WHAT YOU HAVE TO DO
With both ends included, repeat exactly the lines of the entries below from the one containing "Schema Timer: [328,327,575,463]" down to the one containing "Calculator: [930,653,1160,830] ->", and no others.

━━ EXTRACTED RECORDS ━━

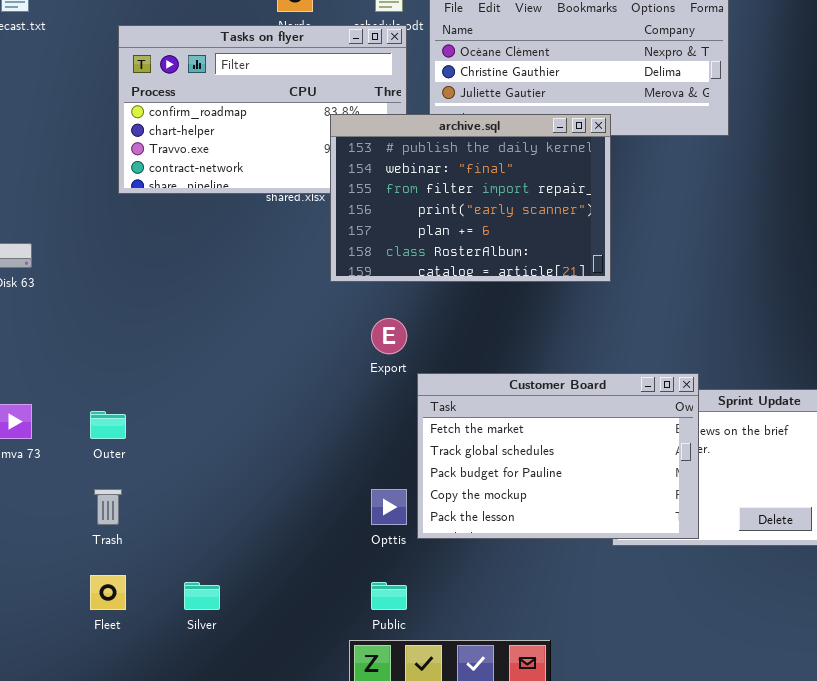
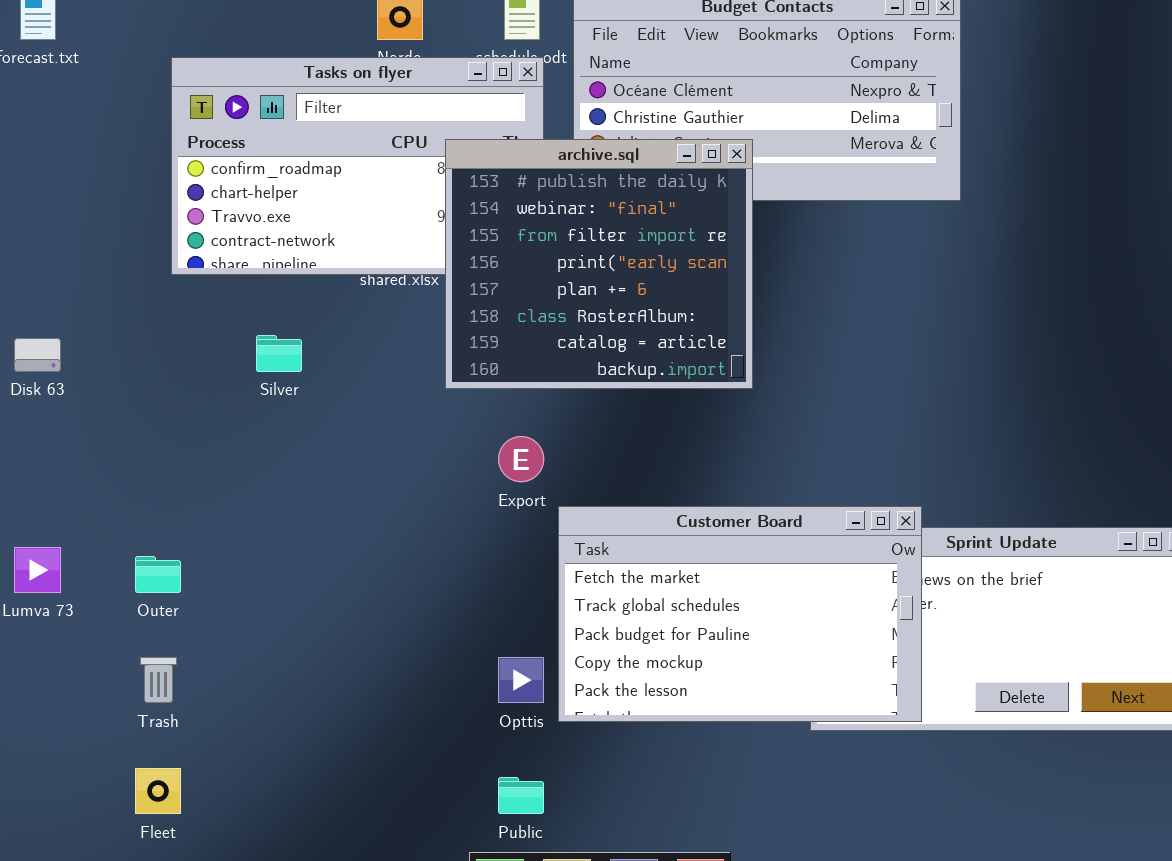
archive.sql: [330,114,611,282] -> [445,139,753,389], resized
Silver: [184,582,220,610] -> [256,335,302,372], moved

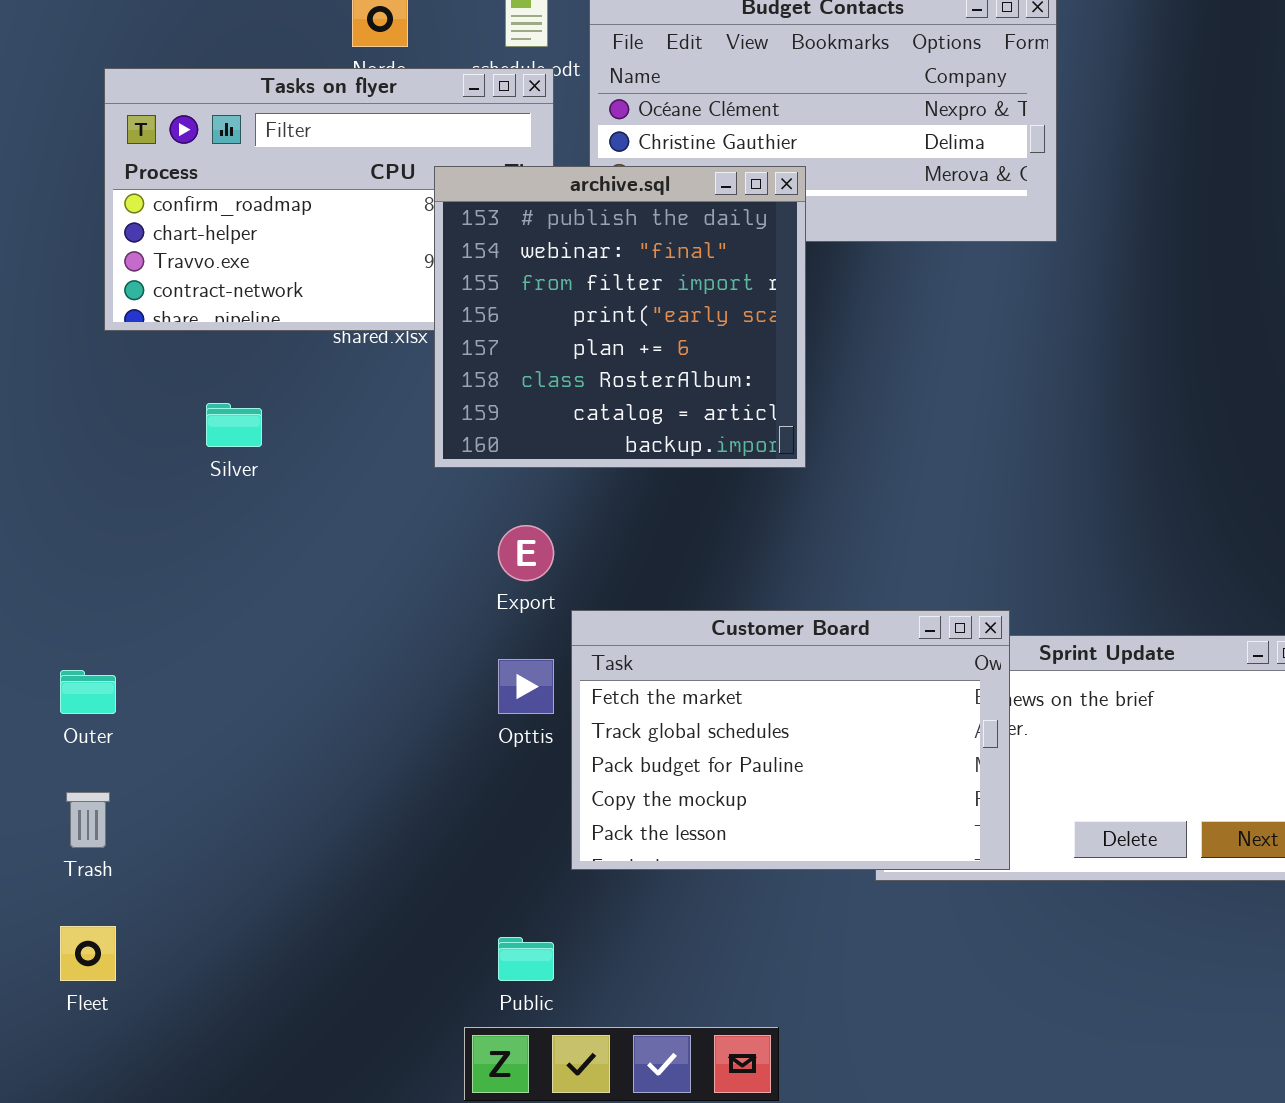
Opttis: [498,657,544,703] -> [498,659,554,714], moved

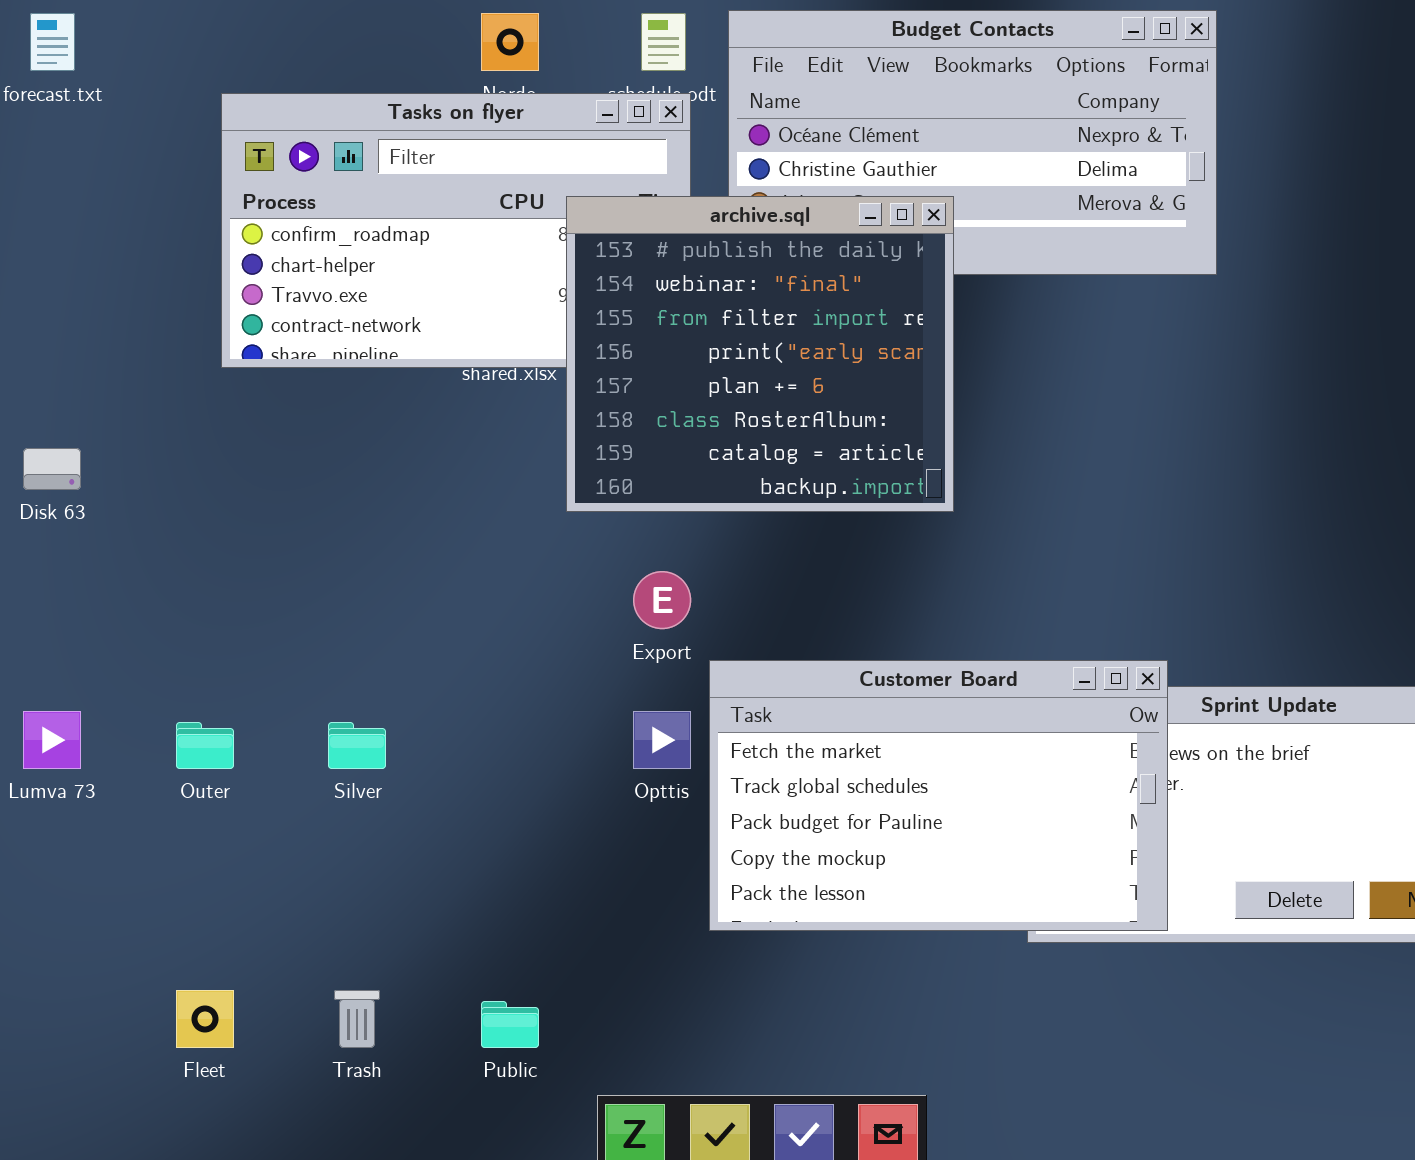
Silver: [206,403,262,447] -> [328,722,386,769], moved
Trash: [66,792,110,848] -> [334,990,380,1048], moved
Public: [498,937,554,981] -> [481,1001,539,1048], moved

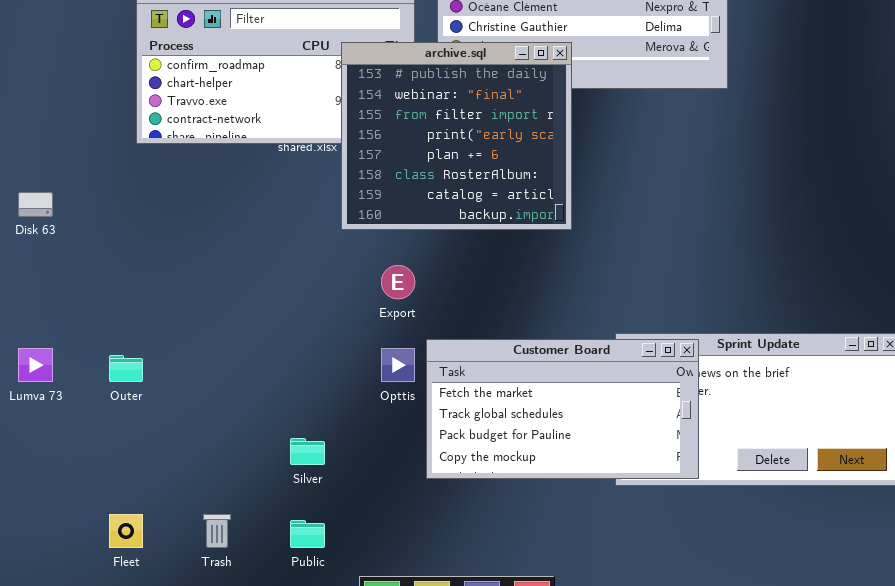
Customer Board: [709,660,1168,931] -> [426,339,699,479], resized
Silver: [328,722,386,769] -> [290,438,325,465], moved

━━━
━━ EXTRACTED RECORDS ━━

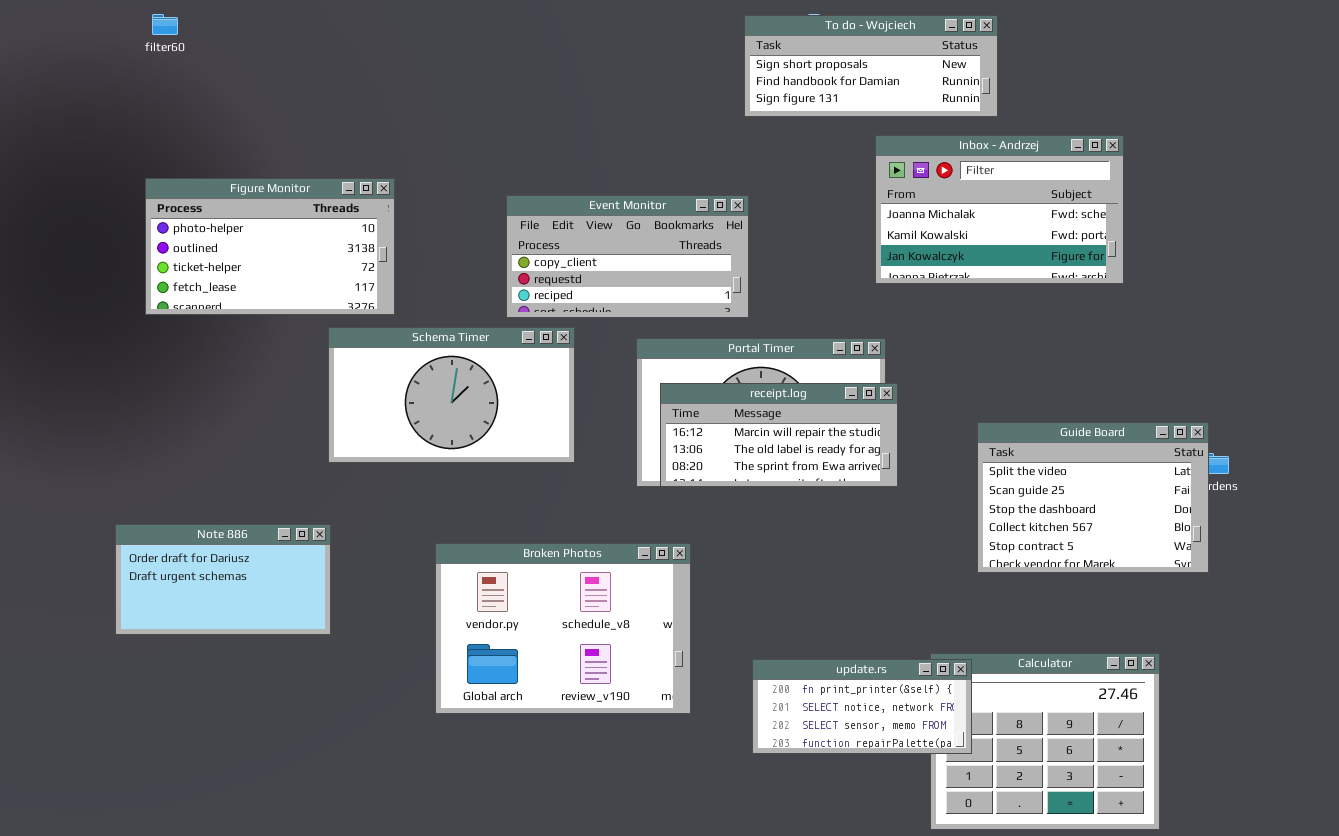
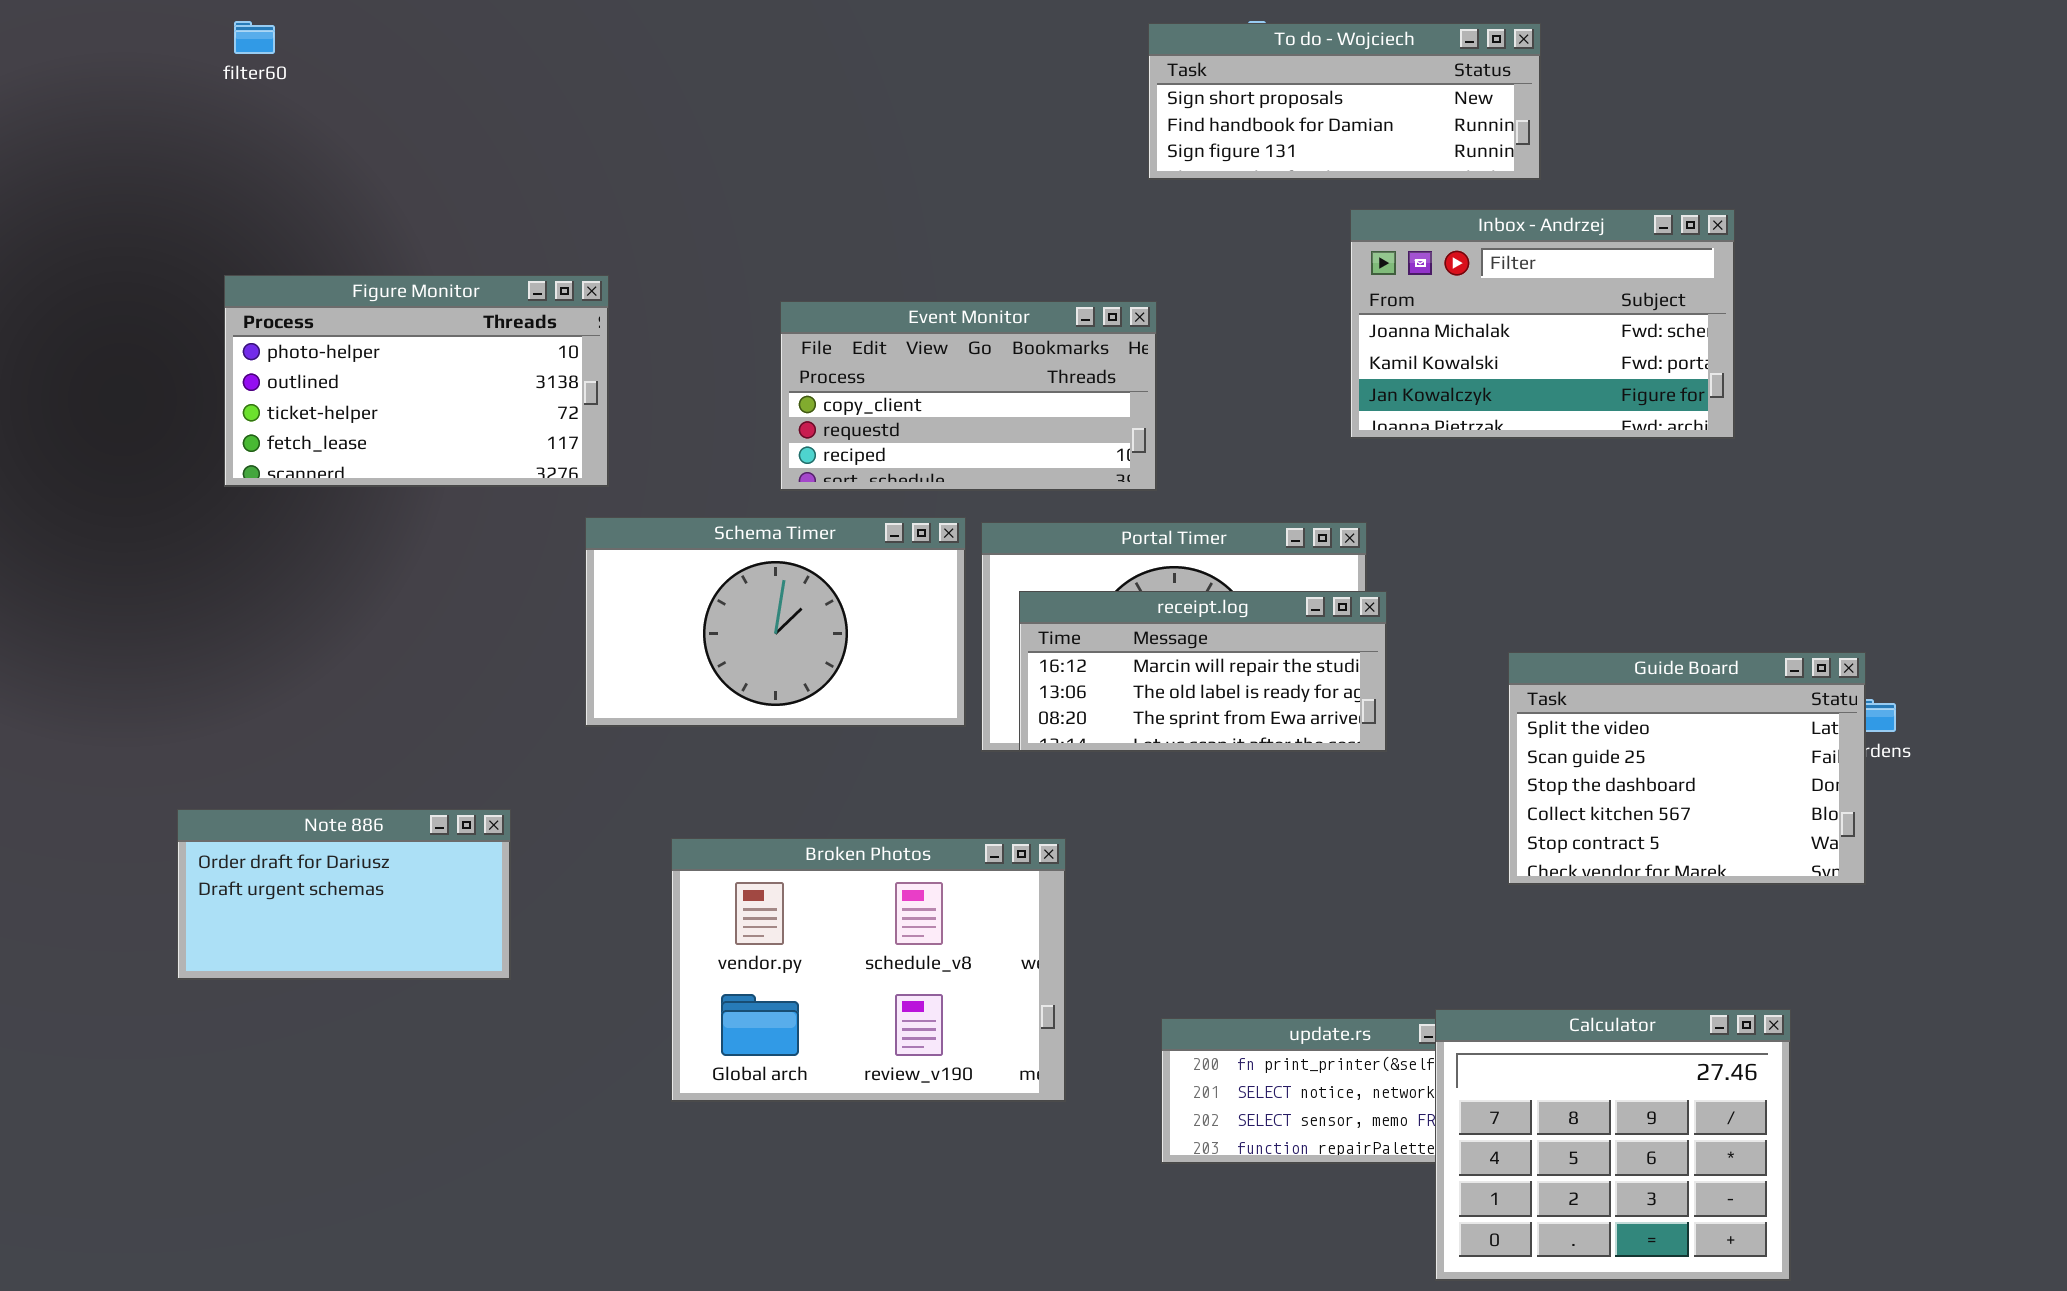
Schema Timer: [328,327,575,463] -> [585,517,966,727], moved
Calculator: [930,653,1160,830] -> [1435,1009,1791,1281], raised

━━━

RESULT
Schema Timer: [328,327,575,463] -> [585,517,966,727], moved
Calculator: [930,653,1160,830] -> [1435,1009,1791,1281], raised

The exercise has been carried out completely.